## TASK DETAILS:
Return all of the data below verbatim and exclude every picture.

## DATA EXCERPTS:
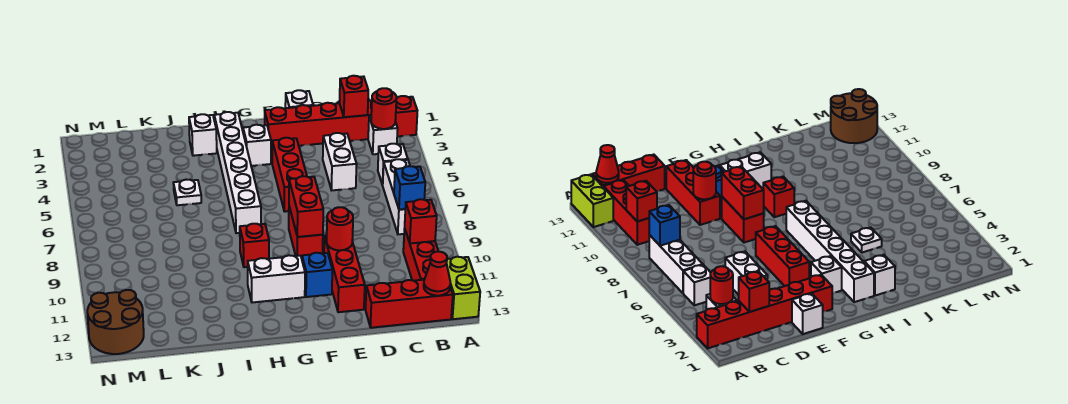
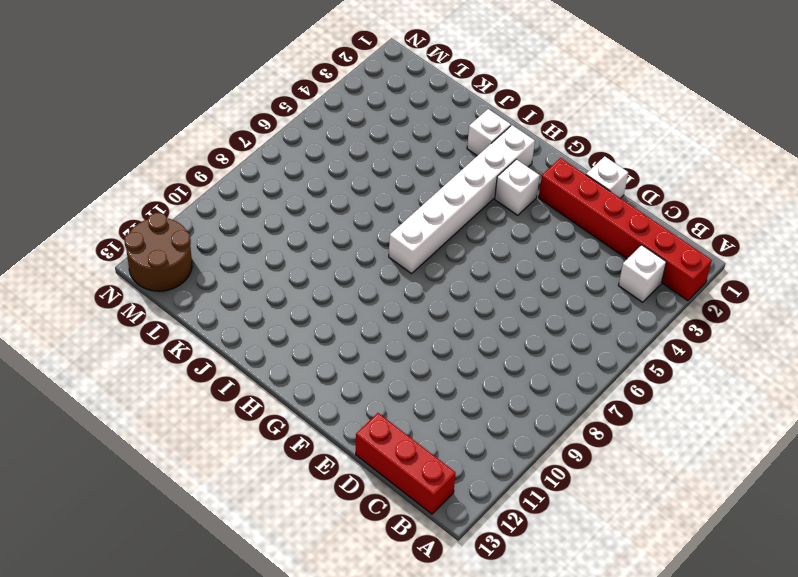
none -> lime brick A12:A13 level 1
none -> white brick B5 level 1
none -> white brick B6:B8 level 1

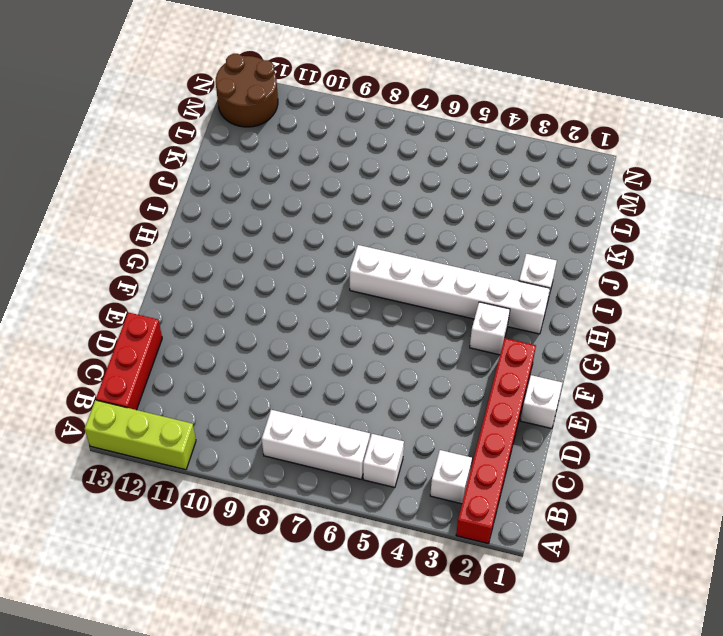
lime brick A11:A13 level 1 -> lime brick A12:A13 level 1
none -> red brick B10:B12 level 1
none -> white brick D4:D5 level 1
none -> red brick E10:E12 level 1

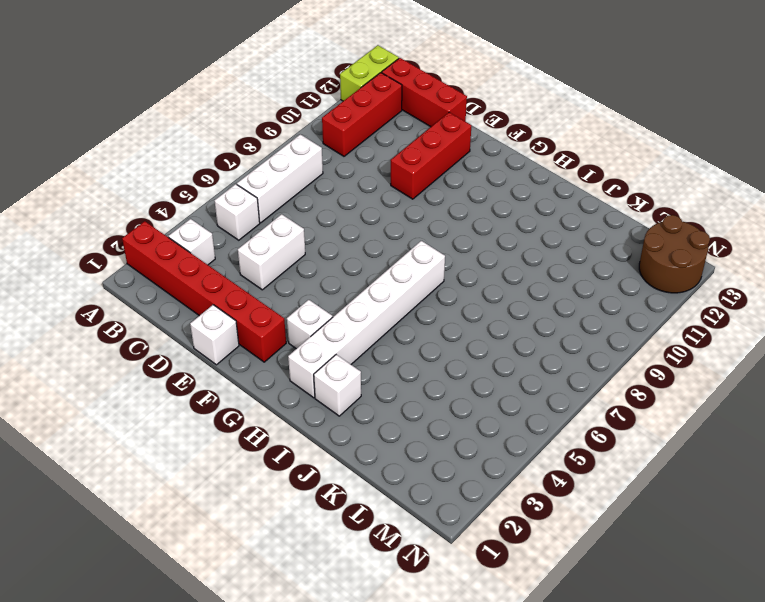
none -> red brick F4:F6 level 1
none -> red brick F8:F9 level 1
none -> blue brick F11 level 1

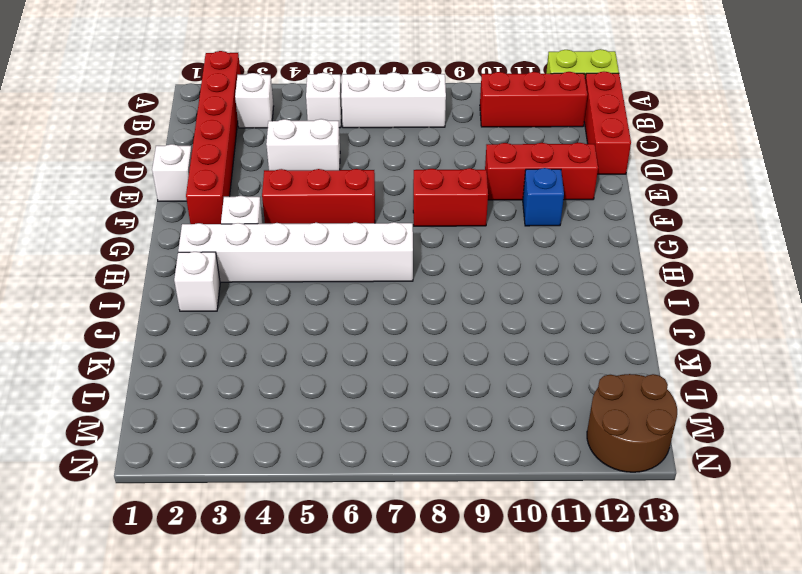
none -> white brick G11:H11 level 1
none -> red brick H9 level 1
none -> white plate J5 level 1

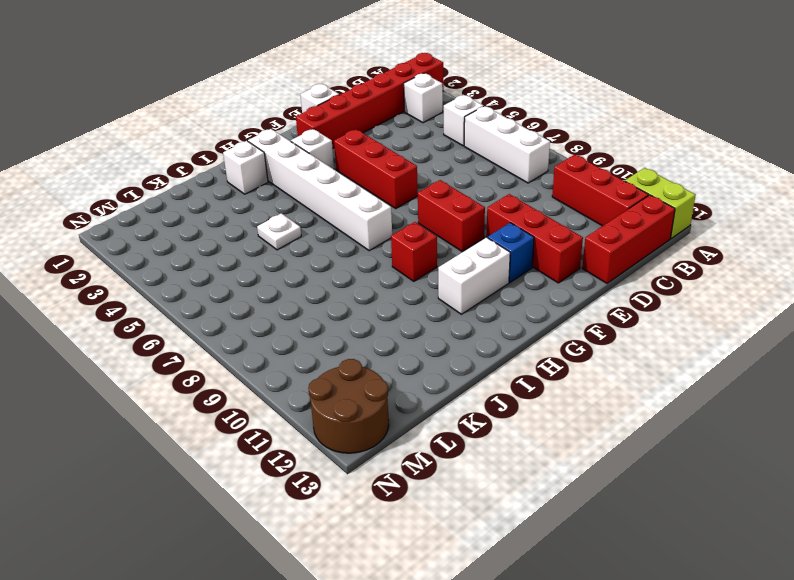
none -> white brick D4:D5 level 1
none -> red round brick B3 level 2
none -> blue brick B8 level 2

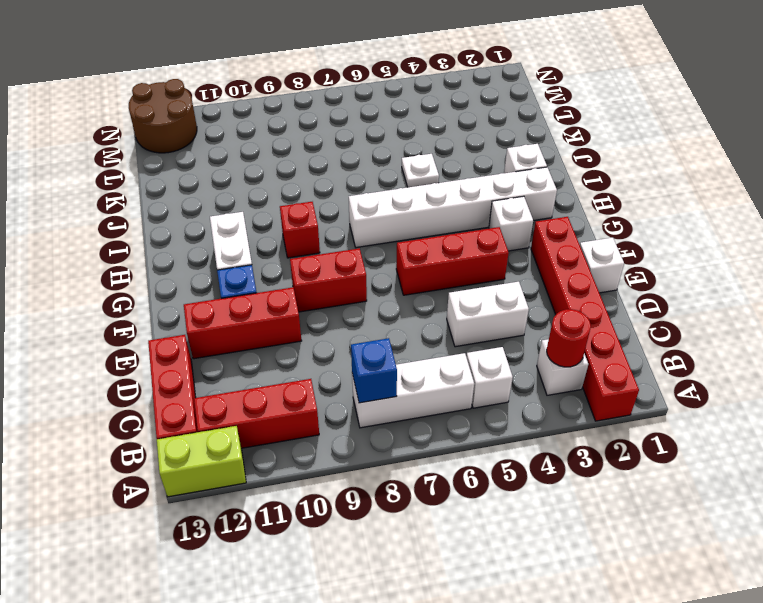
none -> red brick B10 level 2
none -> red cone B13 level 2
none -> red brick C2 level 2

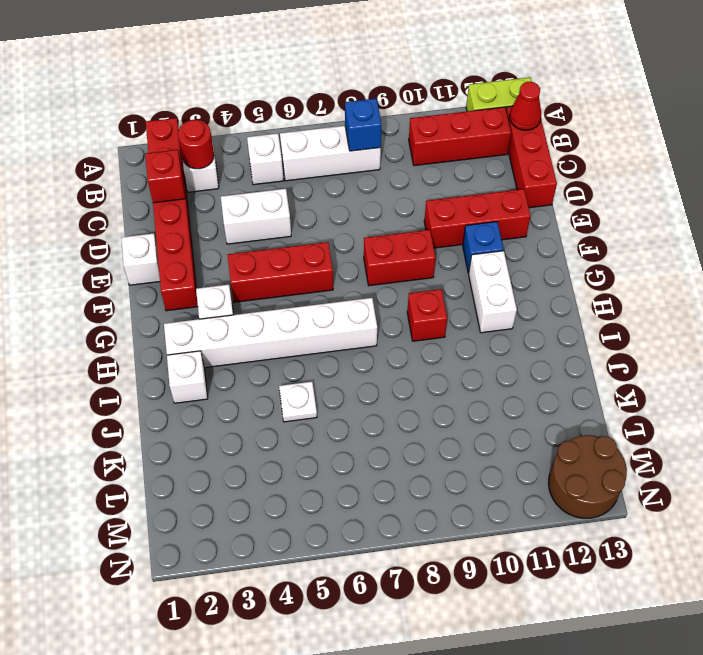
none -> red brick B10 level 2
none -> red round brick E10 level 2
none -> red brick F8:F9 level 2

## RESULT FOR THIS TASK:
none -> lime brick A12:A13 level 1
none -> white brick B5 level 1
none -> white brick B6:B8 level 1

lime brick A11:A13 level 1 -> lime brick A12:A13 level 1
none -> red brick B10:B12 level 1
none -> white brick D4:D5 level 1
none -> red brick E10:E12 level 1

none -> red brick F4:F6 level 1
none -> red brick F8:F9 level 1
none -> blue brick F11 level 1

none -> white brick G11:H11 level 1
none -> red brick H9 level 1
none -> white plate J5 level 1

none -> white brick D4:D5 level 1
none -> red round brick B3 level 2
none -> blue brick B8 level 2

none -> red brick B10 level 2
none -> red cone B13 level 2
none -> red brick C2 level 2

none -> red brick B10 level 2
none -> red round brick E10 level 2
none -> red brick F8:F9 level 2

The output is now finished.